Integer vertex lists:
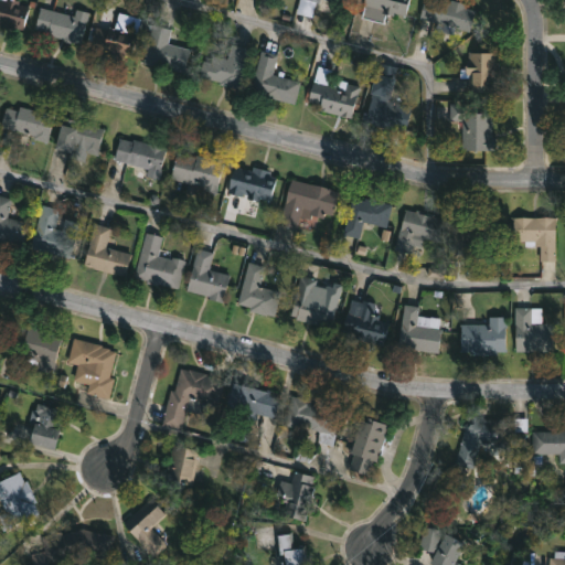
[(20,0),(19,3),(28,6),(29,0),(35,0),(33,8),(29,8),(22,30),(0,24),(0,0),(20,0)]
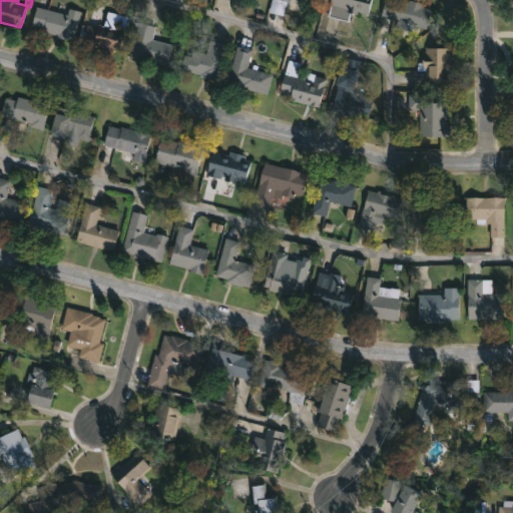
[(320,0),(320,1),(316,0),(291,0),(291,1),(288,0),(284,15),(270,10),(272,0),(320,0)]
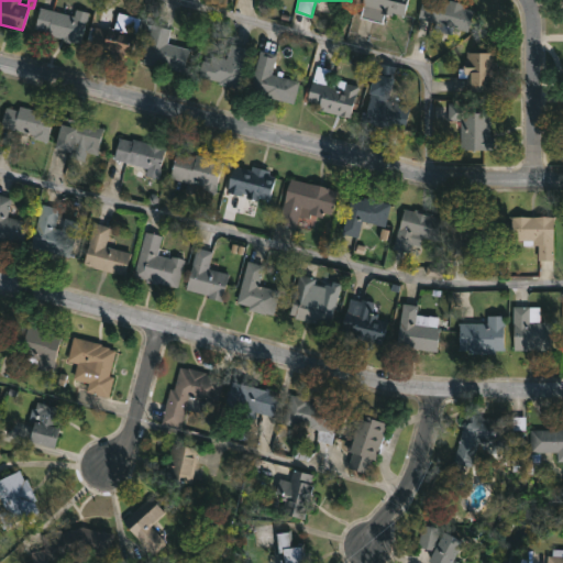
[(363,0),(408,0),(406,14),(385,10),(382,22),(360,17),(363,0)]
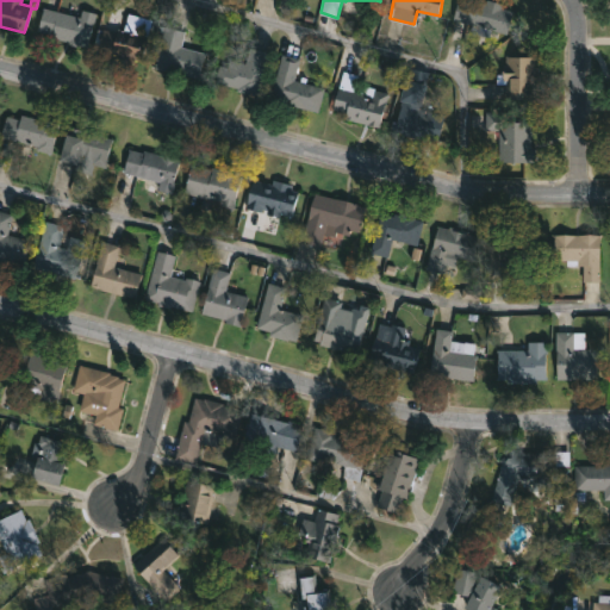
[(492,0),(505,4),(504,7),(517,11),(510,32),(491,26),(487,36),(472,31),(474,25),(455,19),(460,0),(465,0),(474,2),(474,0),(487,4),(487,0),(492,0)]
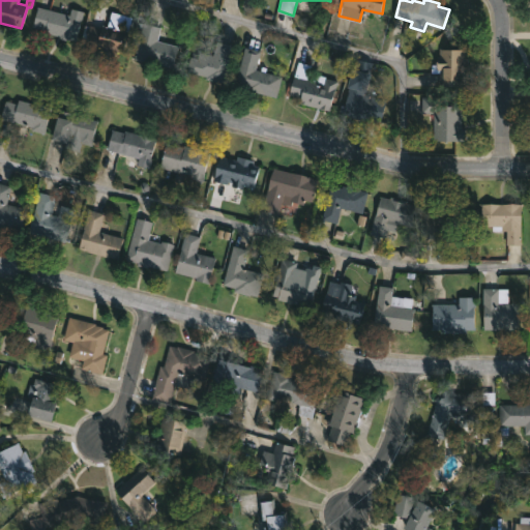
[(49,8),(68,15),(70,7),(84,11),(76,40),(32,26),(37,5),(49,8)]
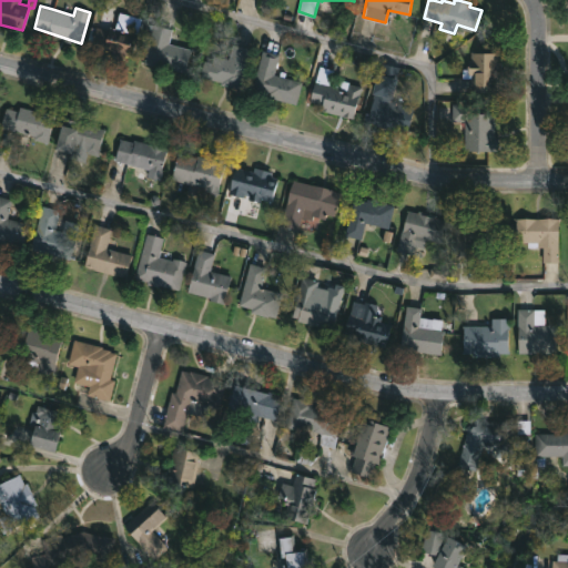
[(192,49),(186,72),(144,62),(153,23),(172,28),(169,42),(192,49)]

_INSTRUCTIONS TO FOLLOW_
The records above are to be repeated exactly, with the pictures left out.

_TASK SOLUTION_
[(20,0),(19,3),(28,6),(29,0),(35,0),(33,8),(29,8),(22,30),(0,24),(0,0),(20,0)]
[(320,0),(320,1),(316,0),(291,0),(291,1),(288,0),(284,15),(270,10),(272,0),(320,0)]
[(363,0),(408,0),(406,14),(385,10),(382,22),(360,17),(363,0)]
[(492,0),(505,4),(504,7),(517,11),(510,32),(491,26),(487,36),(472,31),(474,25),(455,19),(460,0),(465,0),(474,2),(474,0),(487,4),(487,0),(492,0)]
[(49,8),(68,15),(70,7),(84,11),(76,40),(32,26),(37,5),(49,8)]
[(192,49),(186,72),(144,62),(153,23),(172,28),(169,42),(192,49)]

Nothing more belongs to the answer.